Scene image comparisons:
-----

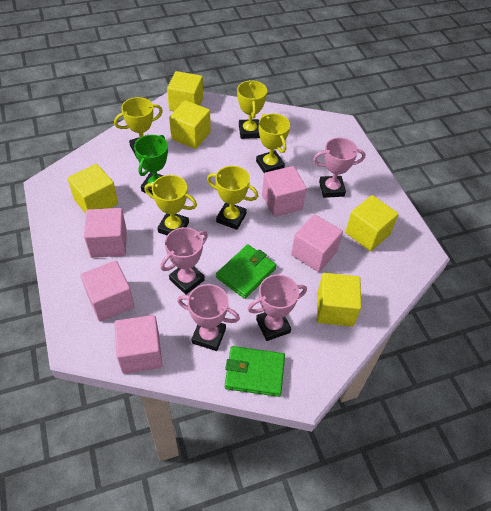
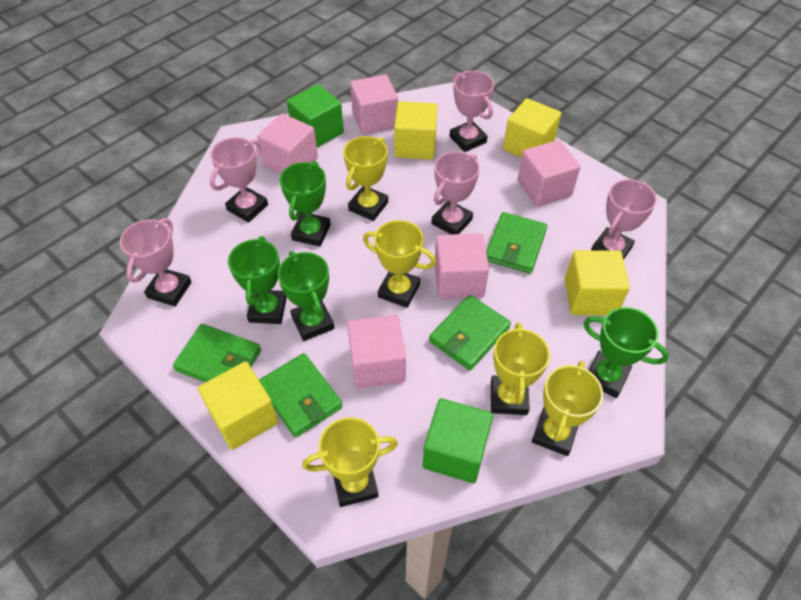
green cube: 0 -> 2
green trophy: 1 -> 4
green wallet: 2 -> 4
pink trophy: 4 -> 5
yellow cube: 5 -> 4

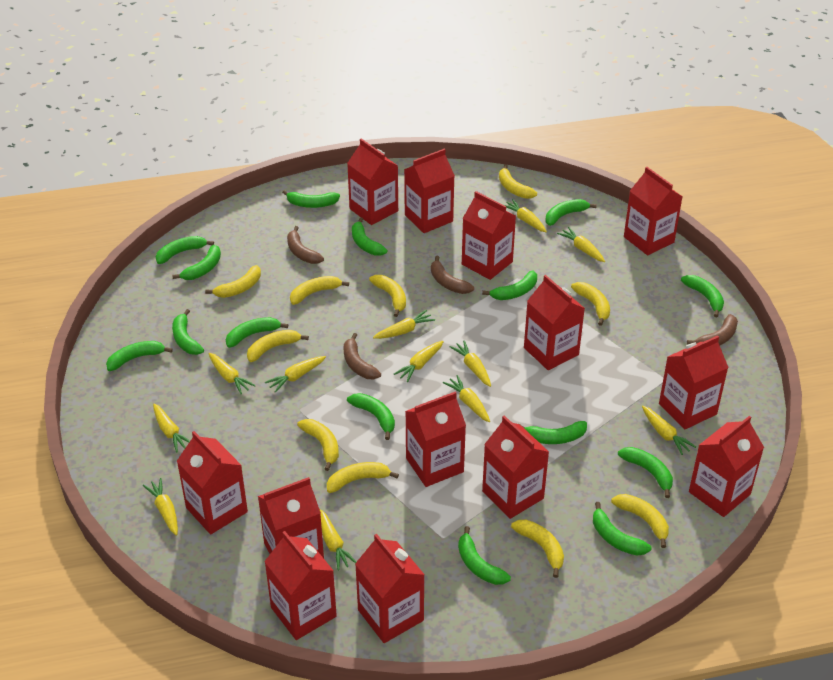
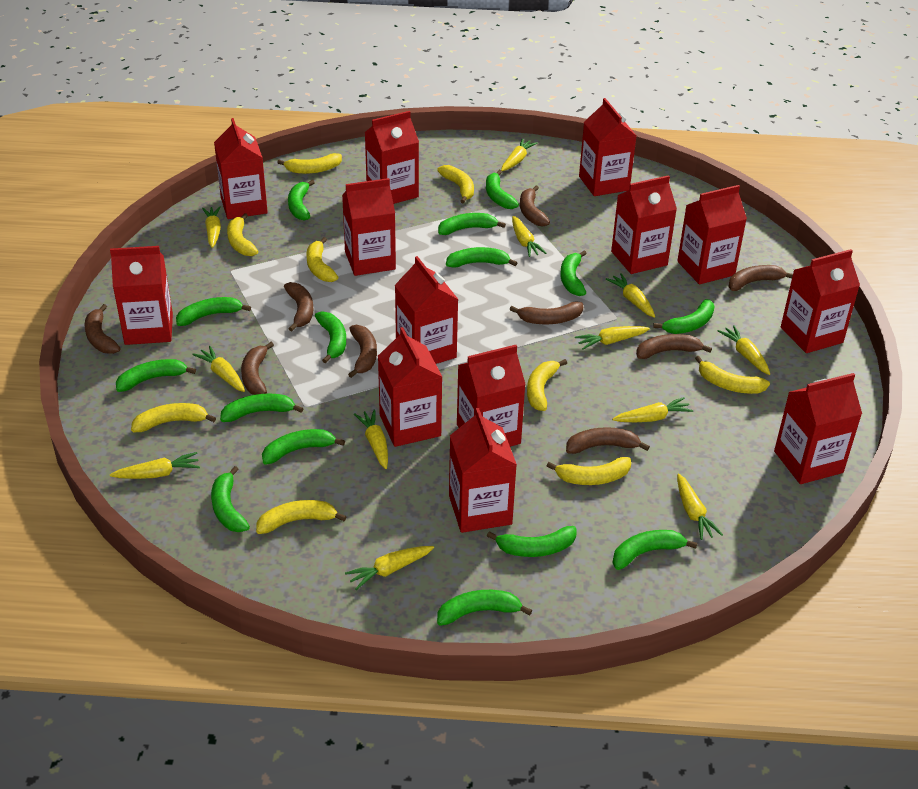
brown banana: 4 -> 9
yellow banana: 10 -> 9

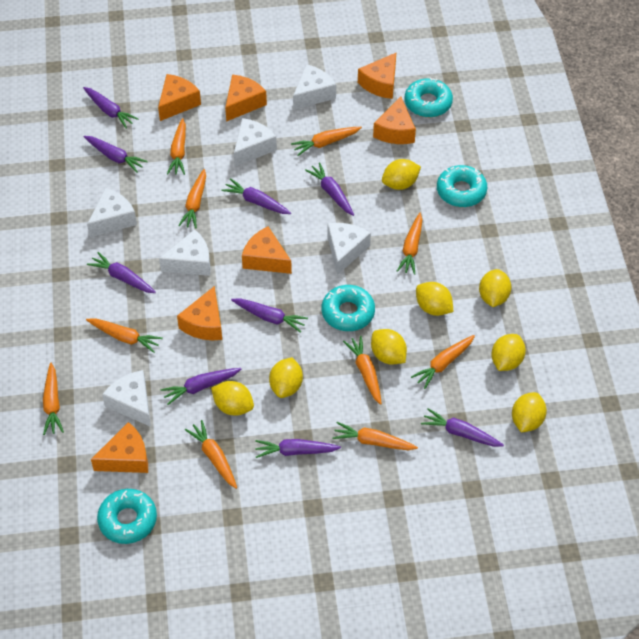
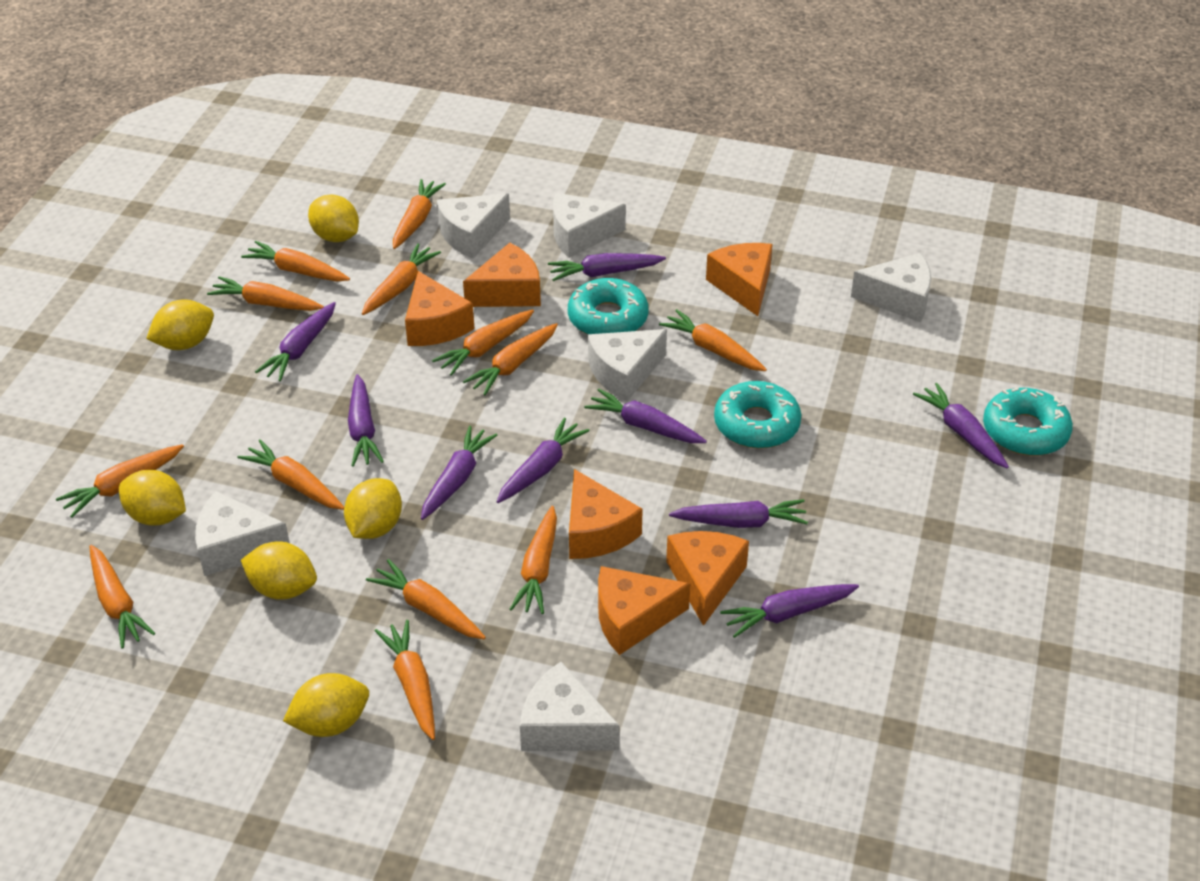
orange carrot: 10 -> 13
orange cheese: 7 -> 6
turquoise donut: 4 -> 3
yellow lemon: 8 -> 6

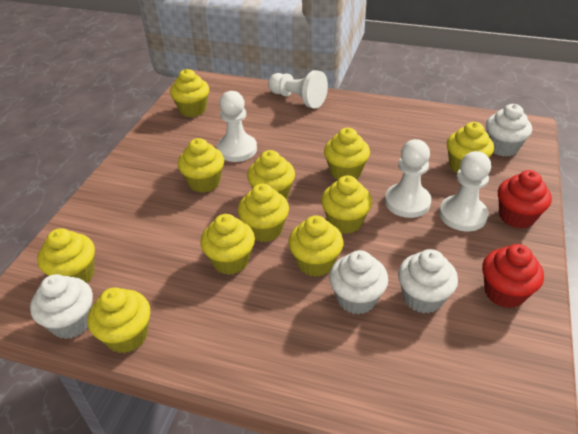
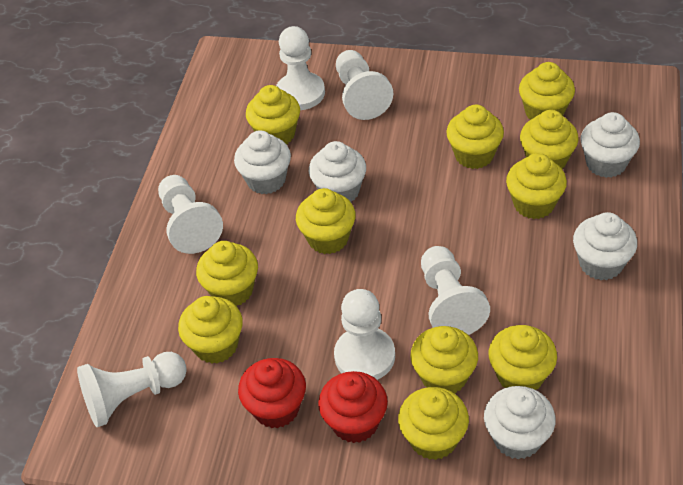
white cupcake: 4 -> 5
white pawn: 4 -> 6

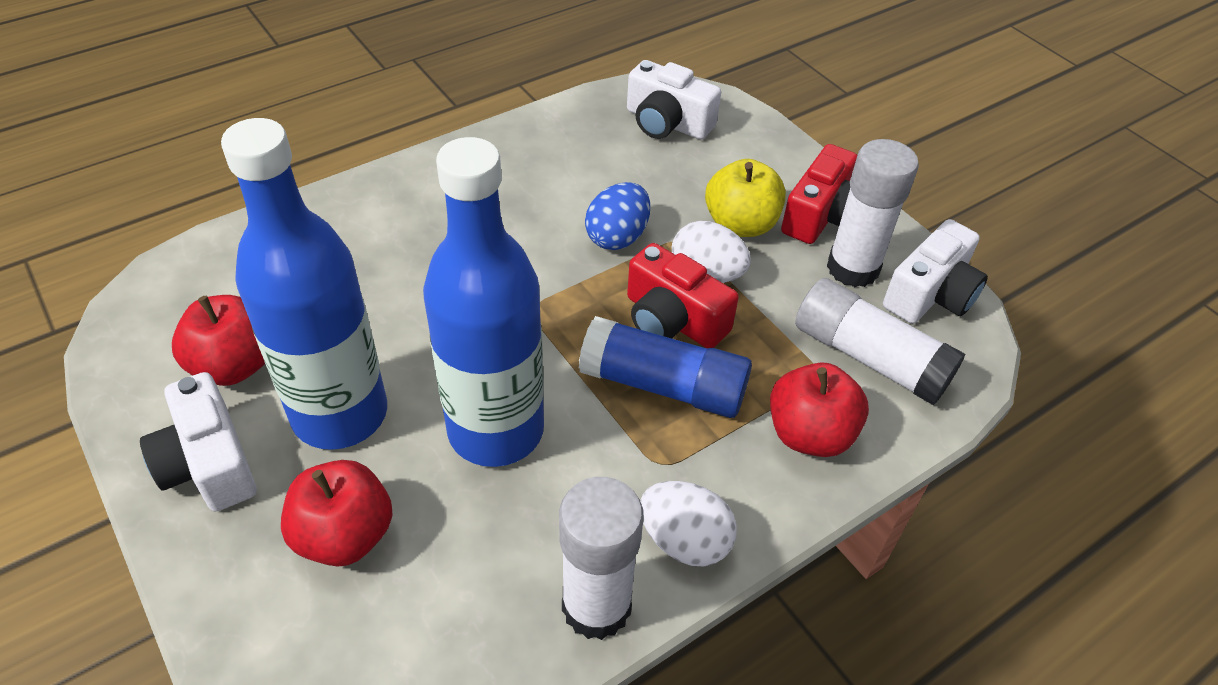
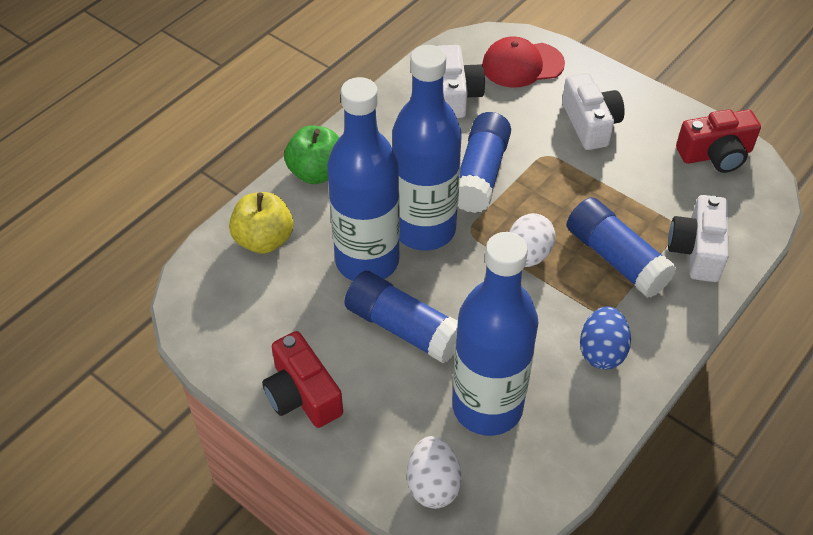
blue bottle: 2 -> 3
blue glue stick: 1 -> 3
green apple: 0 -> 1
red apple: 3 -> 0
red cap: 0 -> 1
white glue stick: 3 -> 0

-----

- Instructions to follow
Before duplicating, set the pictures aside; then output exactly the lines from the one with "orange carrot: 10 -> 13" through the end of the records, and only those.

- Expected answer
orange carrot: 10 -> 13
orange cheese: 7 -> 6
turquoise donut: 4 -> 3
yellow lemon: 8 -> 6

white cupcake: 4 -> 5
white pawn: 4 -> 6

blue bottle: 2 -> 3
blue glue stick: 1 -> 3
green apple: 0 -> 1
red apple: 3 -> 0
red cap: 0 -> 1
white glue stick: 3 -> 0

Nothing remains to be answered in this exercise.